> **TASK REQUIREMENTS**
Reproduce the entries shown below only from the line with "Someone swapped the fork" down to the line with "Someone carried the button", keeping both end lines and copying each one exactly.

> **EXCERPTED DATA**
━━━━━━━━
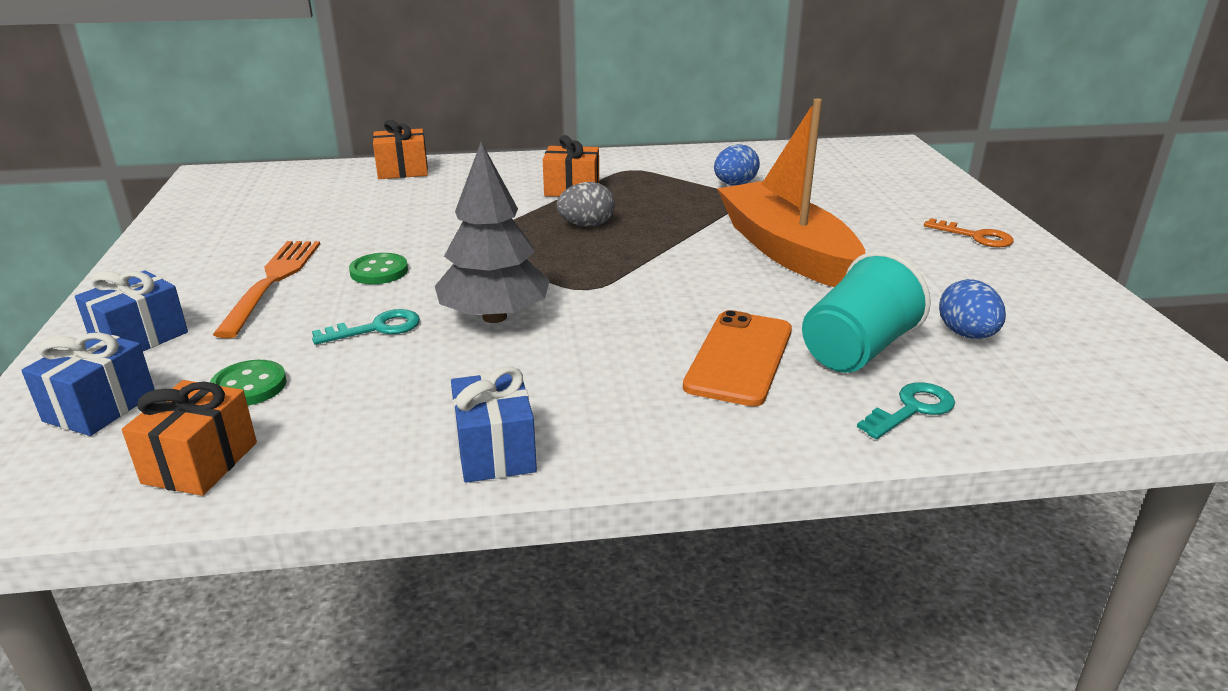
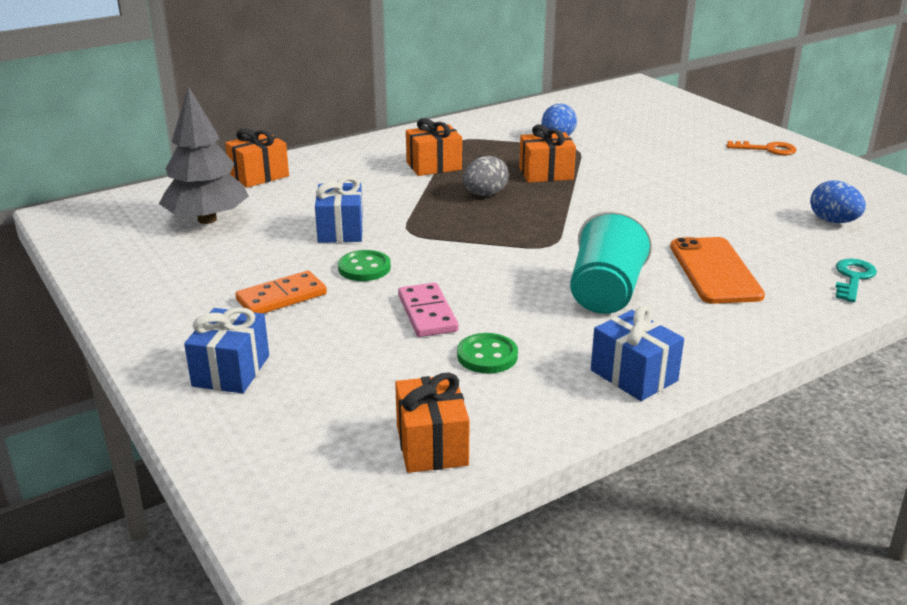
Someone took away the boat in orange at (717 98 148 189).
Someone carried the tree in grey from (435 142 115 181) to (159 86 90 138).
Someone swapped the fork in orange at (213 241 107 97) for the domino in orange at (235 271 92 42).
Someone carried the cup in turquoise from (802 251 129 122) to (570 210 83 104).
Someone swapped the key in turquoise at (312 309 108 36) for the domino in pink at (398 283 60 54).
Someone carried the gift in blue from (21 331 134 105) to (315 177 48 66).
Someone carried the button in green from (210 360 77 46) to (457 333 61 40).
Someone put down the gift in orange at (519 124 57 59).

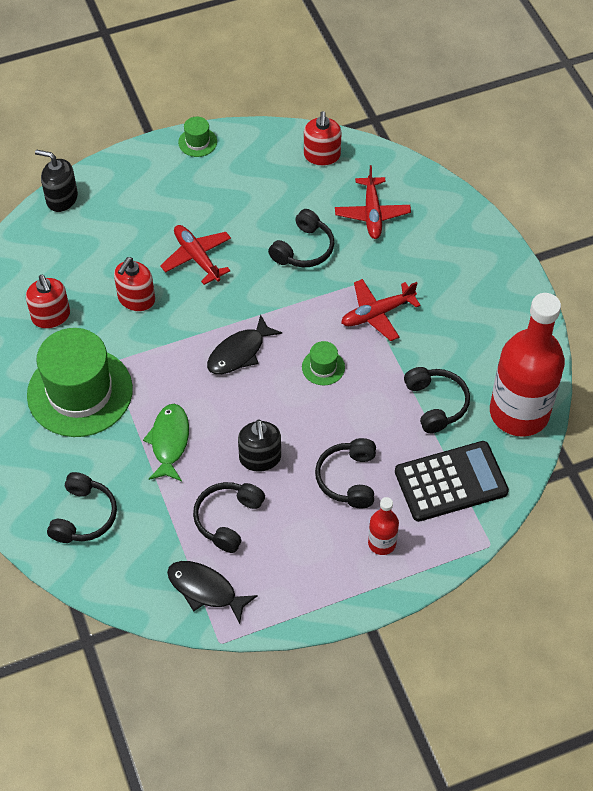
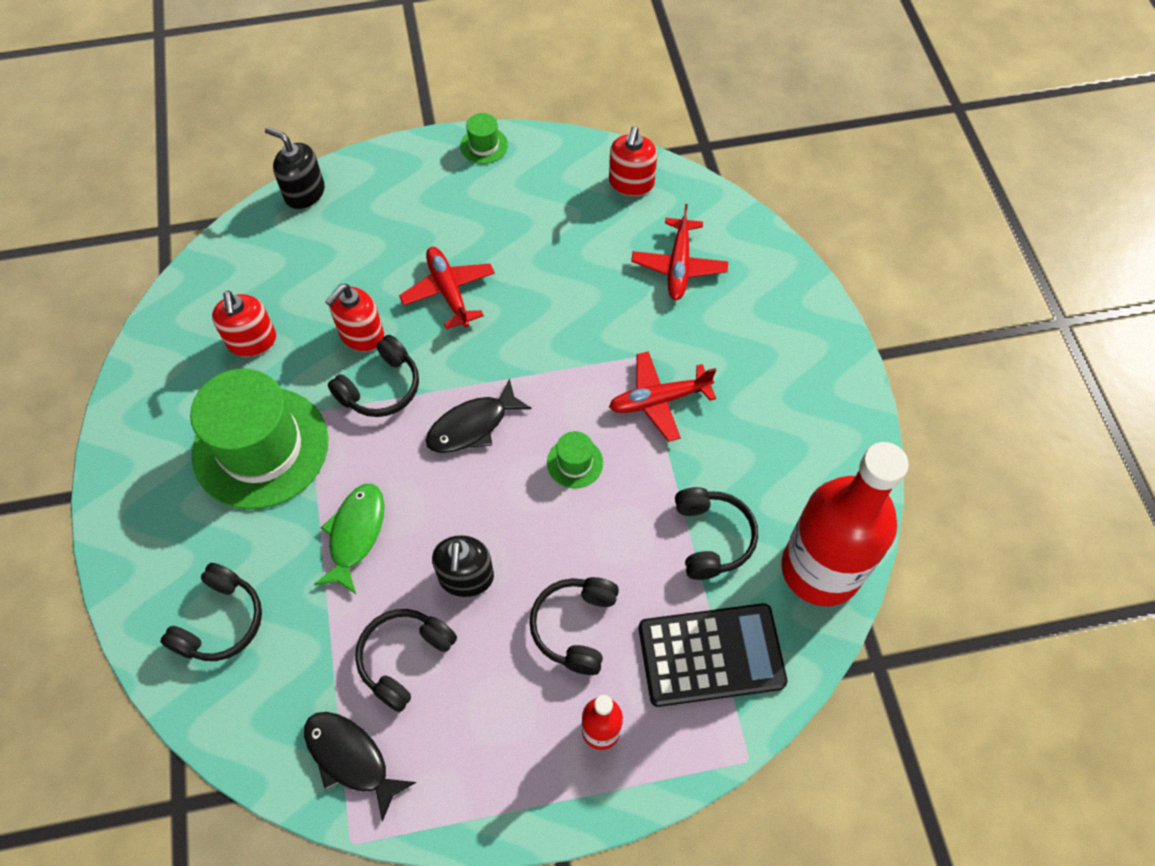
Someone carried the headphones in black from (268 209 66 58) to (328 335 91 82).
━━━━━━━━
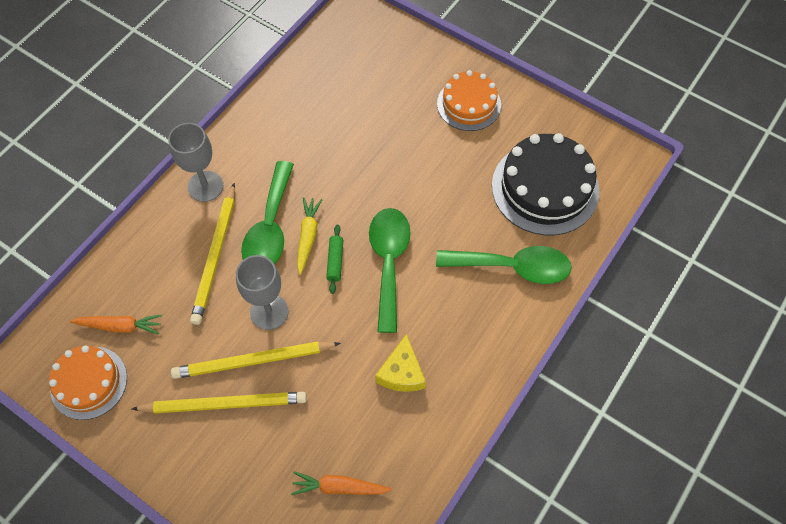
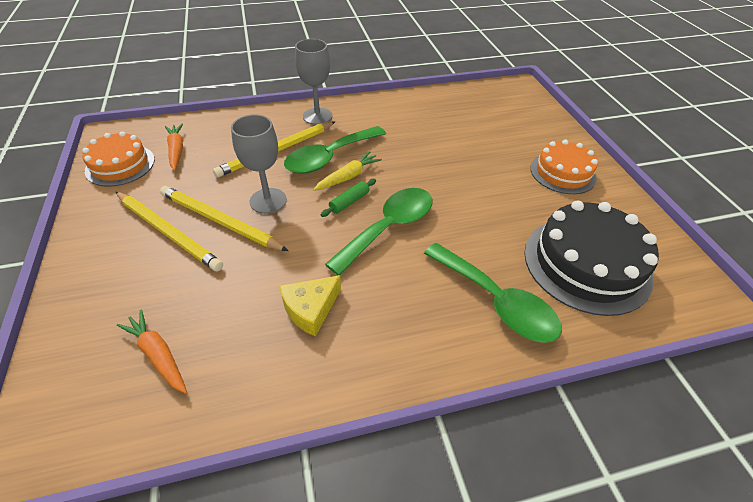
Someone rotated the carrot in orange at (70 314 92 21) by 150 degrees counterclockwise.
━━━━━━━━
> **RESULT**
Someone swapped the fork in orange at (213 241 107 97) for the domino in orange at (235 271 92 42).
Someone carried the cup in turquoise from (802 251 129 122) to (570 210 83 104).
Someone swapped the key in turquoise at (312 309 108 36) for the domino in pink at (398 283 60 54).
Someone carried the gift in blue from (21 331 134 105) to (315 177 48 66).
Someone carried the button in green from (210 360 77 46) to (457 333 61 40).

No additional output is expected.